Work required
Please restate each line of the data below exactly. Omit all images.

Dataset section
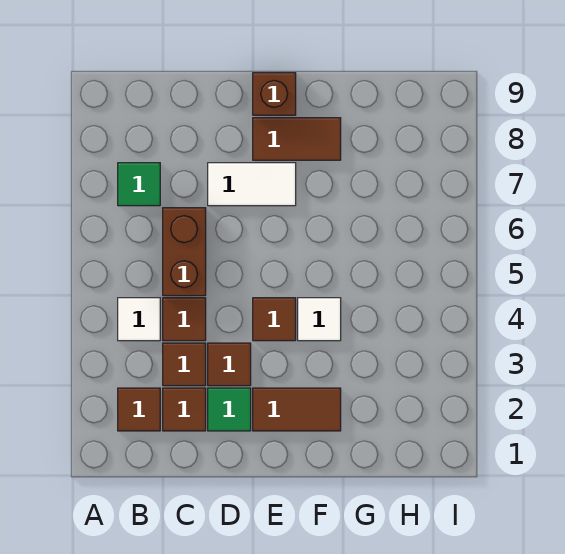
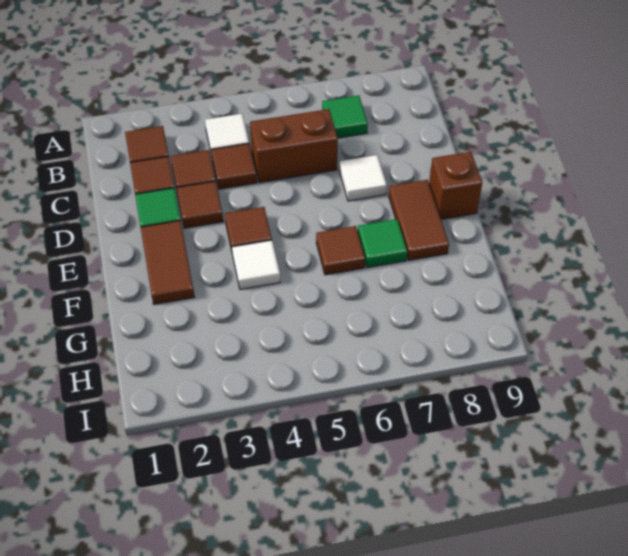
white tile D7:E7 level 1 -> white tile D7 level 1
none -> brown tile F6 level 1
none -> green tile F7 level 1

Answer section
white tile D7:E7 level 1 -> white tile D7 level 1
none -> brown tile F6 level 1
none -> green tile F7 level 1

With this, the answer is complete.